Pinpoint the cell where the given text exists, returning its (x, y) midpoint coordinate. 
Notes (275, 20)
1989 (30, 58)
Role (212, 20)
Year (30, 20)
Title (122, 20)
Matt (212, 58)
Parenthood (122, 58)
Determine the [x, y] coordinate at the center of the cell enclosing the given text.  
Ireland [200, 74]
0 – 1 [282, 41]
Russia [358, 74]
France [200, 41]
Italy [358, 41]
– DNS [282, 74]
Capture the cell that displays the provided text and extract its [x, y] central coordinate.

**STATED EXERCISE**: Render the rows above as a Markdown table with the columns No. and Line, starting at the first row and ending at the row that contains "DNS [282, 74]". Number each line in order and leave out any blank lines.

**RESPONSE**:
| No. | Line |
|---|---|
| 1 | Pinpoint the cell where the given text exists, returning its (x, y) midpoint coordinate.  |
| 2 | Notes (275, 20) |
| 3 | 1989 (30, 58) |
| 4 | Role (212, 20) |
| 5 | Year (30, 20) |
| 6 | Title (122, 20) |
| 7 | Matt (212, 58) |
| 8 | Parenthood (122, 58) |
| 9 | Determine the [x, y] coordinate at the center of the cell enclosing the given text.   |
| 10 | Ireland [200, 74] |
| 11 | 0 – 1 [282, 41] |
| 12 | Russia [358, 74] |
| 13 | France [200, 41] |
| 14 | Italy [358, 41] |
| 15 | – DNS [282, 74] |